(Object change listings)
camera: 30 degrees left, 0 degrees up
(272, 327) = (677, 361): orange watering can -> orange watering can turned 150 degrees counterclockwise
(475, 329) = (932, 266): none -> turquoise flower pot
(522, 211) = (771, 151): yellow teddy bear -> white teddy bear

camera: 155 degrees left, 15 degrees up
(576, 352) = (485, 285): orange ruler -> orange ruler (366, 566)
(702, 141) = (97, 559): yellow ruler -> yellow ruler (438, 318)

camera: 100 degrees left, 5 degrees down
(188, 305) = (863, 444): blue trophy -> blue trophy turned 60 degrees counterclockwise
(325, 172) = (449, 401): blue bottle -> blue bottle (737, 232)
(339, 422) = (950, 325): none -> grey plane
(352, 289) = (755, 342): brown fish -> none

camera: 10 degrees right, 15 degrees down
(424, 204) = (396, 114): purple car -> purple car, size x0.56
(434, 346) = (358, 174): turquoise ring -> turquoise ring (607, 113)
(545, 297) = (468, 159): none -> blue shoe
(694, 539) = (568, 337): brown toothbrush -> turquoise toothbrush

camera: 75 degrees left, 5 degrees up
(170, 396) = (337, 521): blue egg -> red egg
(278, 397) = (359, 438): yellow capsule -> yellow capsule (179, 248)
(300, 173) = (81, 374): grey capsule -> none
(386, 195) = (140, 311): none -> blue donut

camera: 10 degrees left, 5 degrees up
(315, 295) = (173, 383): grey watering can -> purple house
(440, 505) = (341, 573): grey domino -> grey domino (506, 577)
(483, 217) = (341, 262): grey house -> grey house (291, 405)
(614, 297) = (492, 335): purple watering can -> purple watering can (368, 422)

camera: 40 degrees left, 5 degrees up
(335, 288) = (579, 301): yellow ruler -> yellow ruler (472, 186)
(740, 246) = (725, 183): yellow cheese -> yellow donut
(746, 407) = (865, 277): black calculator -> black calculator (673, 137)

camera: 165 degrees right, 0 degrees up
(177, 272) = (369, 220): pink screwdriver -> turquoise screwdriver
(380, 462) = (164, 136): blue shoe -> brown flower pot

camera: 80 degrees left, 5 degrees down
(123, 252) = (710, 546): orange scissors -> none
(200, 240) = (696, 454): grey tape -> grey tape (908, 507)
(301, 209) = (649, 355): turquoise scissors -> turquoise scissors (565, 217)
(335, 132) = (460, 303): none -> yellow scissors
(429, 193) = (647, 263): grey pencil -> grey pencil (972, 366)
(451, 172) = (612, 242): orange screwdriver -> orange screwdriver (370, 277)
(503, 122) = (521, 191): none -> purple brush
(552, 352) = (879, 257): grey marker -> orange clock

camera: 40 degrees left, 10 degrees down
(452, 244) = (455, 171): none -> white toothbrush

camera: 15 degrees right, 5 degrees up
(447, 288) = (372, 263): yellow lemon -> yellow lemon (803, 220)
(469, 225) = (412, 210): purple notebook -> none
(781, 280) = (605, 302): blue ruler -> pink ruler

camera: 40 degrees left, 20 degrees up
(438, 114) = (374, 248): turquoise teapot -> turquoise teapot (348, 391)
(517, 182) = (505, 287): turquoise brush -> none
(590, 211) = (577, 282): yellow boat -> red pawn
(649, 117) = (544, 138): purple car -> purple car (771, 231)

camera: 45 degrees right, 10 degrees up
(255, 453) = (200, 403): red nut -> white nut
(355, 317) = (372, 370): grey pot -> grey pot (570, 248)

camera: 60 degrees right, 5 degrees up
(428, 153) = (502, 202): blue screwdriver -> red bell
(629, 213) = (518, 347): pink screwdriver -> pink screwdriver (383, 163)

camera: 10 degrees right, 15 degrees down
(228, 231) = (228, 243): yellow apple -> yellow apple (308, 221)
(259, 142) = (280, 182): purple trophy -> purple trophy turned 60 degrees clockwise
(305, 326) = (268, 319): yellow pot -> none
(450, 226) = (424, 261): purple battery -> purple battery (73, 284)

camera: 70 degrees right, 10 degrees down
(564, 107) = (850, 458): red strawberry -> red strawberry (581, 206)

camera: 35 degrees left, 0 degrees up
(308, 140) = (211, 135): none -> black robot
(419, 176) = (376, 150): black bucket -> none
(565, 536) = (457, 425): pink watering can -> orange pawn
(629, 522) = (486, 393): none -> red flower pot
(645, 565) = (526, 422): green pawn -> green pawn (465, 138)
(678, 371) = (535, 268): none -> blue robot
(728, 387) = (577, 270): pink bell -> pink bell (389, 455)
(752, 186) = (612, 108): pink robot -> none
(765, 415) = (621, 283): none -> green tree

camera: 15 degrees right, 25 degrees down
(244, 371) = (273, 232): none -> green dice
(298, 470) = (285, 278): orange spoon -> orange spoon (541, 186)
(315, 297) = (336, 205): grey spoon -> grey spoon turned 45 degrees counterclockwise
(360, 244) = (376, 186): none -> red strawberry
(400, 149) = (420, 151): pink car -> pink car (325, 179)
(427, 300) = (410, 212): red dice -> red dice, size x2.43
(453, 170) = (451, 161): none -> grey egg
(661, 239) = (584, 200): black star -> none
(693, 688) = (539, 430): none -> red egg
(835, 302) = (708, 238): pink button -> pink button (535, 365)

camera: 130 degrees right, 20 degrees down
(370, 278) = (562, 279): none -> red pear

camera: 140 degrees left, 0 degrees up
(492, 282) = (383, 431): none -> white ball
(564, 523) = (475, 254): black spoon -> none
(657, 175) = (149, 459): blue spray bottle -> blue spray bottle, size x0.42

## Task objective
Set down each line exactly as it appears, starting at the top of the data and ending at the line containing "(335, 288) = (579, 301): yellow", and include no other lines.

## Task result
camera: 30 degrees left, 0 degrees up
(272, 327) = (677, 361): orange watering can -> orange watering can turned 150 degrees counterclockwise
(475, 329) = (932, 266): none -> turquoise flower pot
(522, 211) = (771, 151): yellow teddy bear -> white teddy bear

camera: 155 degrees left, 15 degrees up
(576, 352) = (485, 285): orange ruler -> orange ruler (366, 566)
(702, 141) = (97, 559): yellow ruler -> yellow ruler (438, 318)

camera: 100 degrees left, 5 degrees down
(188, 305) = (863, 444): blue trophy -> blue trophy turned 60 degrees counterclockwise
(325, 172) = (449, 401): blue bottle -> blue bottle (737, 232)
(339, 422) = (950, 325): none -> grey plane
(352, 289) = (755, 342): brown fish -> none

camera: 10 degrees right, 15 degrees down
(424, 204) = (396, 114): purple car -> purple car, size x0.56
(434, 346) = (358, 174): turquoise ring -> turquoise ring (607, 113)
(545, 297) = (468, 159): none -> blue shoe
(694, 539) = (568, 337): brown toothbrush -> turquoise toothbrush

camera: 75 degrees left, 5 degrees up
(170, 396) = (337, 521): blue egg -> red egg
(278, 397) = (359, 438): yellow capsule -> yellow capsule (179, 248)
(300, 173) = (81, 374): grey capsule -> none
(386, 195) = (140, 311): none -> blue donut

camera: 10 degrees left, 5 degrees up
(315, 295) = (173, 383): grey watering can -> purple house
(440, 505) = (341, 573): grey domino -> grey domino (506, 577)
(483, 217) = (341, 262): grey house -> grey house (291, 405)
(614, 297) = (492, 335): purple watering can -> purple watering can (368, 422)

camera: 40 degrees left, 5 degrees up
(335, 288) = (579, 301): yellow ruler -> yellow ruler (472, 186)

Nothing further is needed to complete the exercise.